**What is expected**
Reproduce verbatim every line from the one that includes "R1: 51k (MIC, STG) -> 51k (GND, MID)" to the closing line of the entries; omit everything before it.

====== Provided records

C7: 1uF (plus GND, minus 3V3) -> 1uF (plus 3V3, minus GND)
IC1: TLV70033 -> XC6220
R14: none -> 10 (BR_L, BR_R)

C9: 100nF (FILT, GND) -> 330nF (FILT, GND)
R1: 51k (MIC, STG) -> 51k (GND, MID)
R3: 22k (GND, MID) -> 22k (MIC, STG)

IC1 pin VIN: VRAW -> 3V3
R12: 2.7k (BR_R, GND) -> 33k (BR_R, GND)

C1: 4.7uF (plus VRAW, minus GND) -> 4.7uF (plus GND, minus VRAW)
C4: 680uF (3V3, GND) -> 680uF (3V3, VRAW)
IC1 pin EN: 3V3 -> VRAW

============

**Task answer**
R1: 51k (MIC, STG) -> 51k (GND, MID)
R3: 22k (GND, MID) -> 22k (MIC, STG)

IC1 pin VIN: VRAW -> 3V3
R12: 2.7k (BR_R, GND) -> 33k (BR_R, GND)

C1: 4.7uF (plus VRAW, minus GND) -> 4.7uF (plus GND, minus VRAW)
C4: 680uF (3V3, GND) -> 680uF (3V3, VRAW)
IC1 pin EN: 3V3 -> VRAW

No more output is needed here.